───── Input records

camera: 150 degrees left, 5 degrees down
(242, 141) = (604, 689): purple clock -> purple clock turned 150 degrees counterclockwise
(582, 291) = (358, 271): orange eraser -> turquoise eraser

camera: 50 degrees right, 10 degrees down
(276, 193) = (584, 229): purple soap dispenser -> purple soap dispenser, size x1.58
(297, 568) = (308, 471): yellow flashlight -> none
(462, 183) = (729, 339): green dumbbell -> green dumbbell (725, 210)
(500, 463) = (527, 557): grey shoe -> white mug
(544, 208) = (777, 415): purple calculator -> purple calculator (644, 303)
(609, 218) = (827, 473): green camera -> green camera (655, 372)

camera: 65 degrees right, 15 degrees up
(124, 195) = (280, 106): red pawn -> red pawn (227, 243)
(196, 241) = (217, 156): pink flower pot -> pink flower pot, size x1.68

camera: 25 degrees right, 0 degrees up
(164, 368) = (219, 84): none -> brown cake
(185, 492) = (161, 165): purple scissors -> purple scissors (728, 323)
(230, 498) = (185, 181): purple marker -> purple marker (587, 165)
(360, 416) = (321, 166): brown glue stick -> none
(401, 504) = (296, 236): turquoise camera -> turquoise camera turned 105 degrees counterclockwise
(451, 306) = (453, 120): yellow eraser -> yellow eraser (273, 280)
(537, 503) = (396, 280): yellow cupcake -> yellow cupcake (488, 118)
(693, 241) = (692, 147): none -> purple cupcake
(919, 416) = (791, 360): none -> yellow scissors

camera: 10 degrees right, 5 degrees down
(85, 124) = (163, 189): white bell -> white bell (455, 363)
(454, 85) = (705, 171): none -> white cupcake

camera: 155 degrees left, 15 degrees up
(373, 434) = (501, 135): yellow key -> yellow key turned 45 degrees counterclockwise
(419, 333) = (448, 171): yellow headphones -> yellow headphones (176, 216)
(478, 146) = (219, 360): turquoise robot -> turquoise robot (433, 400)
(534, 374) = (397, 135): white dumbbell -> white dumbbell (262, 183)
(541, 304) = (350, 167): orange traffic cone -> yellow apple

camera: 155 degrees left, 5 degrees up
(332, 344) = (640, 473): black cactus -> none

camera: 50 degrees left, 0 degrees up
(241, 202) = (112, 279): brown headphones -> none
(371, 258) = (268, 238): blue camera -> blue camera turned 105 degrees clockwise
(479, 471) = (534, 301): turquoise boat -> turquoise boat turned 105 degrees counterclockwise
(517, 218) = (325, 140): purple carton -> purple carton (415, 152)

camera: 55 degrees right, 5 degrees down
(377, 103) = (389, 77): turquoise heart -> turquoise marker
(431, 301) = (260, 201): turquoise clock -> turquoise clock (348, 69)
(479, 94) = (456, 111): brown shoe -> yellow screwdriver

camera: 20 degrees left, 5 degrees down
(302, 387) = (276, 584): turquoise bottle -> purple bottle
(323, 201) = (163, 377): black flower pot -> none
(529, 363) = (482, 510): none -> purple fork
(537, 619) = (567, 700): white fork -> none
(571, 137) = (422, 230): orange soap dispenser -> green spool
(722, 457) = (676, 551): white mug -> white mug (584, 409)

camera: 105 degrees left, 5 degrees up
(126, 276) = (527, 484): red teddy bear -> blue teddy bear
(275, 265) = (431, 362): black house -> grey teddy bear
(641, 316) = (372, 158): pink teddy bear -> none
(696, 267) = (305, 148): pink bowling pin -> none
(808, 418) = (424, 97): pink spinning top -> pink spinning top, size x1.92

──────────

- [The problem]
Search the entries for the word "dispenser" and report how many lines contain it, as a bare number.

- [The answer]
2